◆ What is being asked: Reproduce the records below exactly as they are written.

****************

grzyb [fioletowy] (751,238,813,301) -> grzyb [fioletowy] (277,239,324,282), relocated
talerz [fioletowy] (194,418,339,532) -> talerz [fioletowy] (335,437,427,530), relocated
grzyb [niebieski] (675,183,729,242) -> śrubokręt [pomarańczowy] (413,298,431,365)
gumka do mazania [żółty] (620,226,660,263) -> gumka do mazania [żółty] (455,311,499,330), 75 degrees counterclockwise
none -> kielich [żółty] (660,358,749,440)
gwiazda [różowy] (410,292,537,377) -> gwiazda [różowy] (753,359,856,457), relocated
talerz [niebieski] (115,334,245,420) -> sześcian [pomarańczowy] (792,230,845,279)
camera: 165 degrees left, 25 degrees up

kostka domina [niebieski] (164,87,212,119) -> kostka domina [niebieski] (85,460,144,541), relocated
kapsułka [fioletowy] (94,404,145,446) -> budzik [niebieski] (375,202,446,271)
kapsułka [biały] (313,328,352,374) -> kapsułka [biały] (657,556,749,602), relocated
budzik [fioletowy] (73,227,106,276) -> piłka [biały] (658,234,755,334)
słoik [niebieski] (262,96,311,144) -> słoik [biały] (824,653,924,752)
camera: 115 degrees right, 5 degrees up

****************

◆ Answer to the problem:
grzyb [fioletowy] (751,238,813,301) -> grzyb [fioletowy] (277,239,324,282), relocated
talerz [fioletowy] (194,418,339,532) -> talerz [fioletowy] (335,437,427,530), relocated
grzyb [niebieski] (675,183,729,242) -> śrubokręt [pomarańczowy] (413,298,431,365)
gumka do mazania [żółty] (620,226,660,263) -> gumka do mazania [żółty] (455,311,499,330), 75 degrees counterclockwise
none -> kielich [żółty] (660,358,749,440)
gwiazda [różowy] (410,292,537,377) -> gwiazda [różowy] (753,359,856,457), relocated
talerz [niebieski] (115,334,245,420) -> sześcian [pomarańczowy] (792,230,845,279)
camera: 165 degrees left, 25 degrees up

kostka domina [niebieski] (164,87,212,119) -> kostka domina [niebieski] (85,460,144,541), relocated
kapsułka [fioletowy] (94,404,145,446) -> budzik [niebieski] (375,202,446,271)
kapsułka [biały] (313,328,352,374) -> kapsułka [biały] (657,556,749,602), relocated
budzik [fioletowy] (73,227,106,276) -> piłka [biały] (658,234,755,334)
słoik [niebieski] (262,96,311,144) -> słoik [biały] (824,653,924,752)
camera: 115 degrees right, 5 degrees up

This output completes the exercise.